-- Opening Marker --

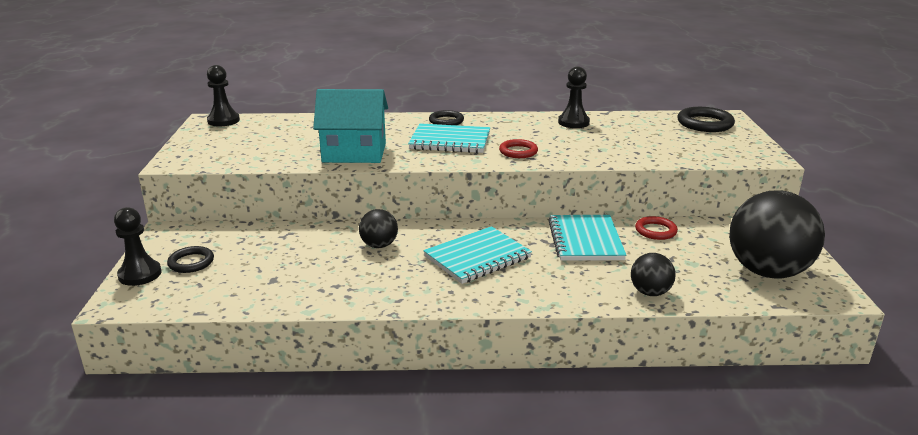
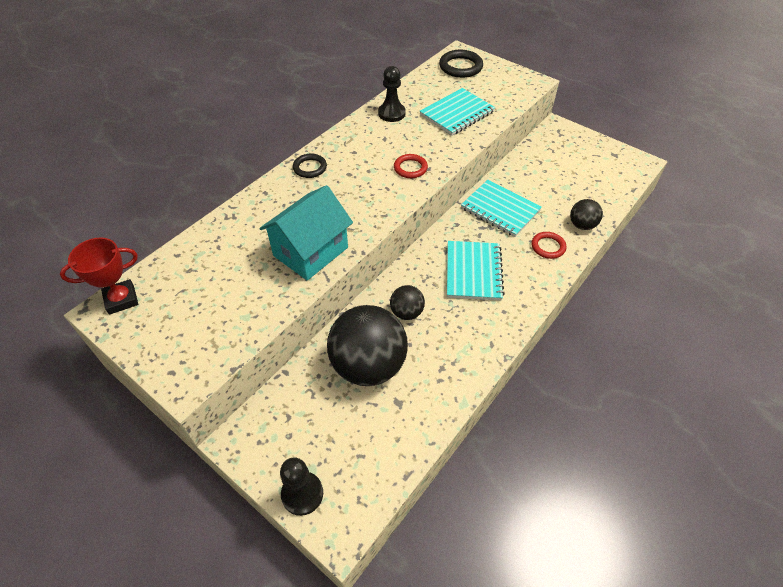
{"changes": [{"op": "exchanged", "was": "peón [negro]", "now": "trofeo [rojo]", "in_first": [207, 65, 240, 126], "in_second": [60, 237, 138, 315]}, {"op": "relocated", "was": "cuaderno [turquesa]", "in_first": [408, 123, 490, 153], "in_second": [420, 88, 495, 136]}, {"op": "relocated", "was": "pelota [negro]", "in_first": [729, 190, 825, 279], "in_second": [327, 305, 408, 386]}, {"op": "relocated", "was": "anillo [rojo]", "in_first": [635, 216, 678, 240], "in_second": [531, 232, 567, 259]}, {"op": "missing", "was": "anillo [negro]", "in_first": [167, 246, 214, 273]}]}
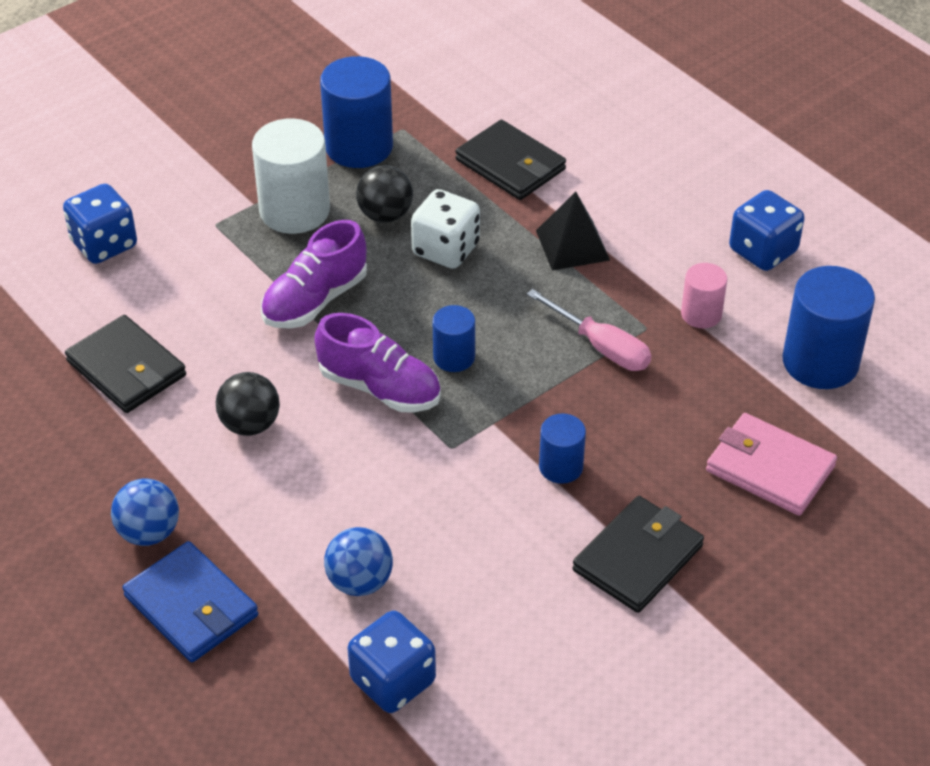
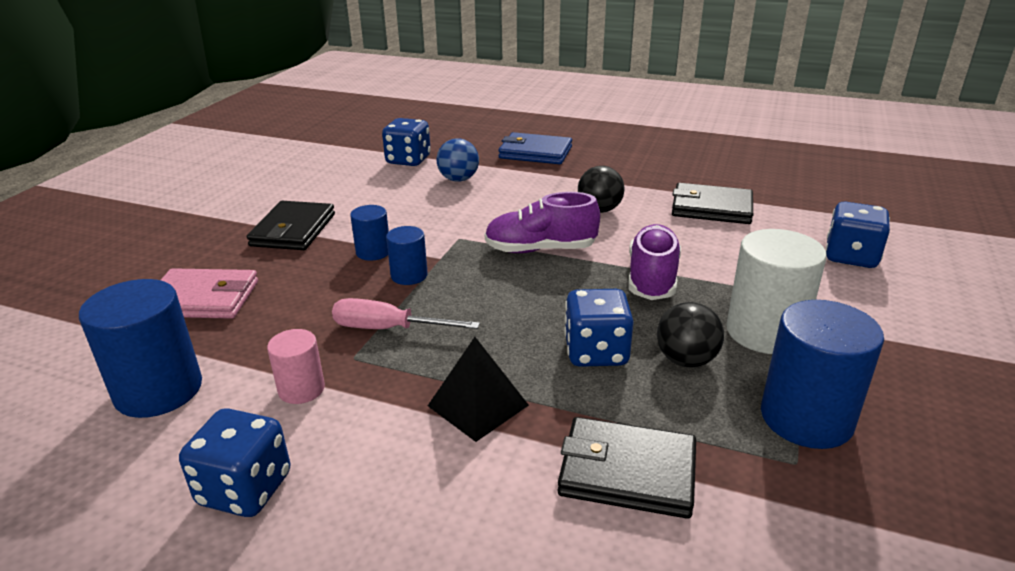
{"changes": [{"op": "colour", "was": "dado [blanco]", "now": "dado [azul]", "in_first": [411, 189, 480, 269], "in_second": [564, 289, 633, 367]}, {"op": "relocated", "was": "cilindro [azul]", "in_first": [433, 305, 475, 372], "in_second": [386, 226, 428, 285]}, {"op": "missing", "was": "pelota [azul]", "in_first": [111, 478, 179, 546]}]}
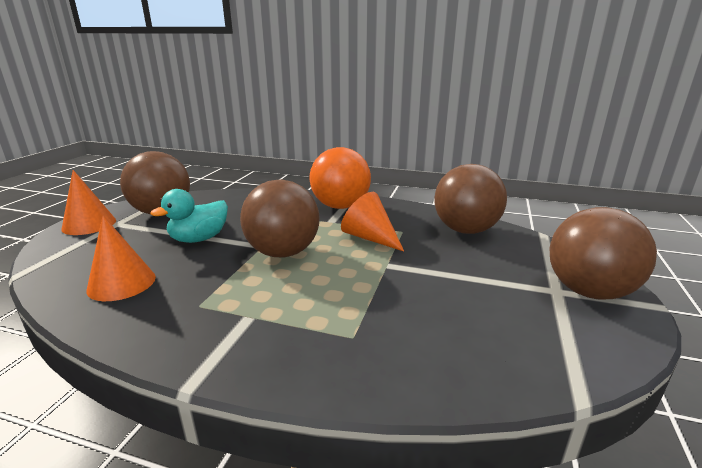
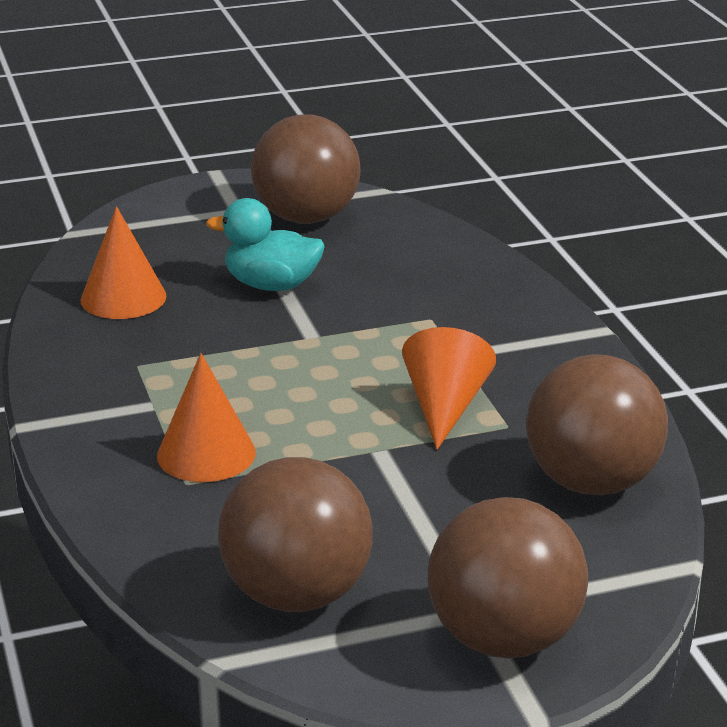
{"changes": [{"op": "missing", "was": "pelota [naranja]", "in_first": [310, 147, 371, 209]}, {"op": "relocated", "was": "cono [naranja]", "in_first": [61, 170, 116, 235], "in_second": [157, 353, 256, 482]}, {"op": "relocated", "was": "pelota [marrón]", "in_first": [240, 179, 320, 257], "in_second": [218, 457, 373, 612]}]}
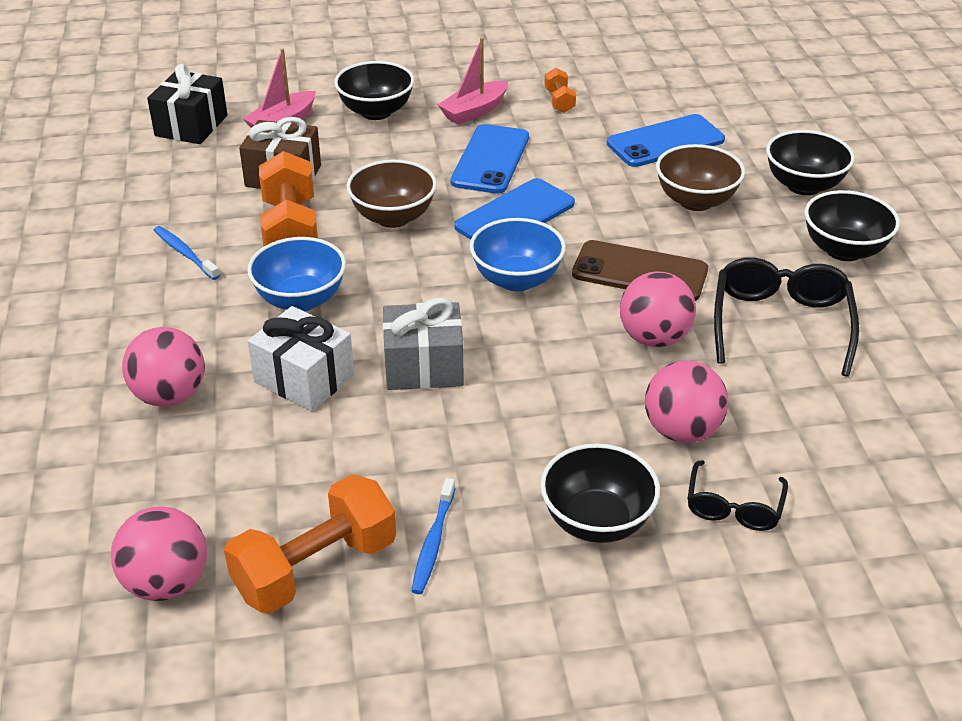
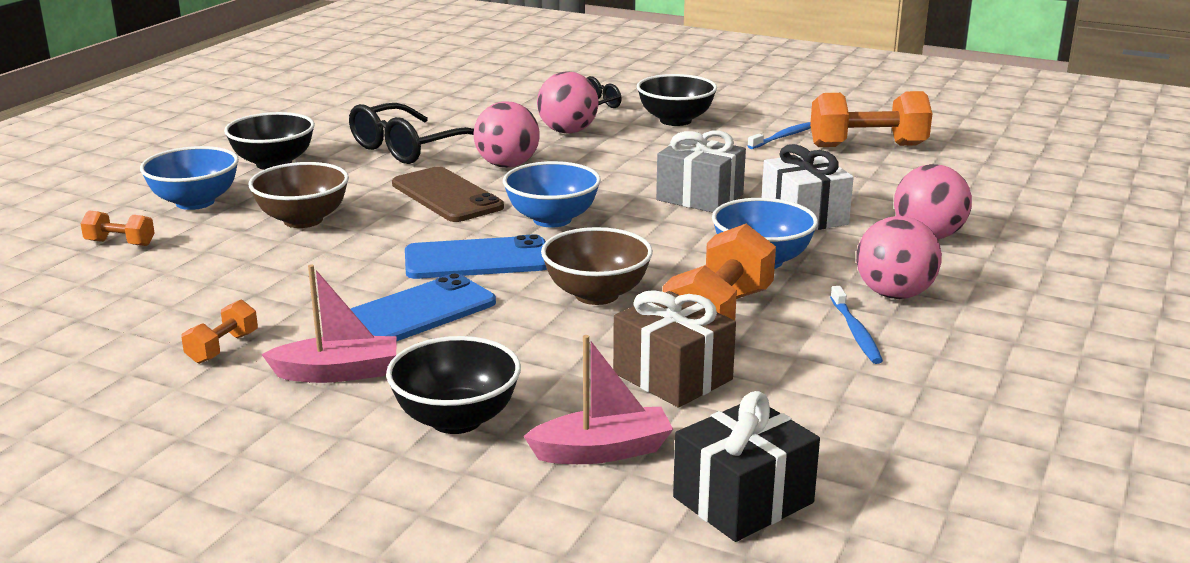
{"changes": [{"op": "missing", "was": "móvil [azul]", "in_first": [607, 114, 725, 167]}, {"op": "colour", "was": "cuenco [negro]", "now": "cuenco [azul]", "in_first": [766, 130, 855, 195], "in_second": [140, 146, 239, 210]}, {"op": "relocated", "was": "pelota [rosa]", "in_first": [111, 507, 207, 601], "in_second": [856, 216, 942, 299]}, {"op": "appeared", "now": "mancuerna [naranja]", "in_second": [81, 210, 155, 246]}]}
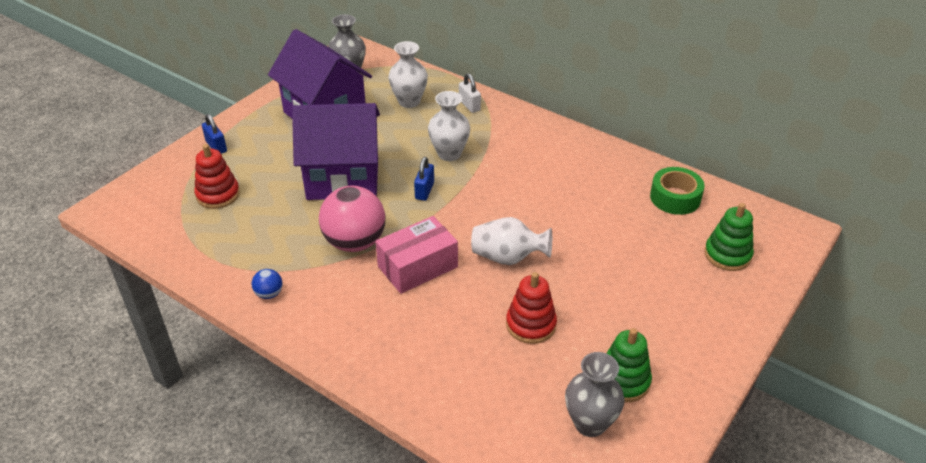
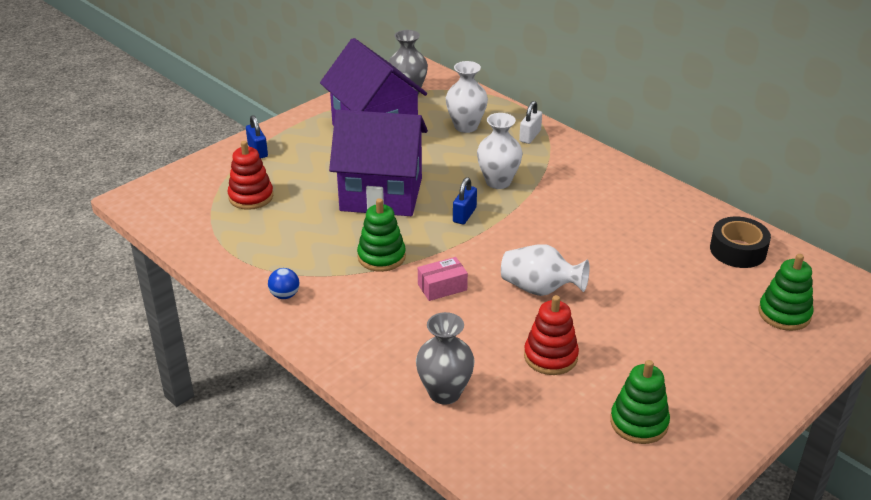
{"changes": [{"op": "spun", "was": "candado [blanco]", "in_first": [459, 73, 481, 113], "in_second": [519, 101, 542, 144], "clockwise": 45}, {"op": "colour", "was": "cinta adhesiva [verde]", "now": "cinta adhesiva [negro]", "in_first": [650, 167, 704, 215], "in_second": [710, 217, 771, 268]}, {"op": "exchanged", "was": "pelota [rosa]", "now": "juguete apilable [verde]", "in_first": [319, 186, 385, 252], "in_second": [357, 198, 406, 272]}, {"op": "size", "was": "caja [rosa]", "in_first": [375, 216, 458, 294], "in_second": [418, 257, 468, 301], "ratio": 0.59}, {"op": "relocated", "was": "florero [gris]", "in_first": [565, 352, 624, 437], "in_second": [416, 312, 475, 405]}]}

-- Closing Marker --

§ **Task requirements**
Copy out every line of the data that includes "azul".

§ **Answer for the task**
{"changes": [{"op": "colour", "was": "dado [blanco]", "now": "dado [azul]", "in_first": [411, 189, 480, 269], "in_second": [564, 289, 633, 367]}, {"op": "relocated", "was": "cilindro [azul]", "in_first": [433, 305, 475, 372], "in_second": [386, 226, 428, 285]}, {"op": "missing", "was": "pelota [azul]", "in_first": [111, 478, 179, 546]}]}
{"changes": [{"op": "missing", "was": "móvil [azul]", "in_first": [607, 114, 725, 167]}, {"op": "colour", "was": "cuenco [negro]", "now": "cuenco [azul]", "in_first": [766, 130, 855, 195], "in_second": [140, 146, 239, 210]}, {"op": "relocated", "was": "pelota [rosa]", "in_first": [111, 507, 207, 601], "in_second": [856, 216, 942, 299]}, {"op": "appeared", "now": "mancuerna [naranja]", "in_second": [81, 210, 155, 246]}]}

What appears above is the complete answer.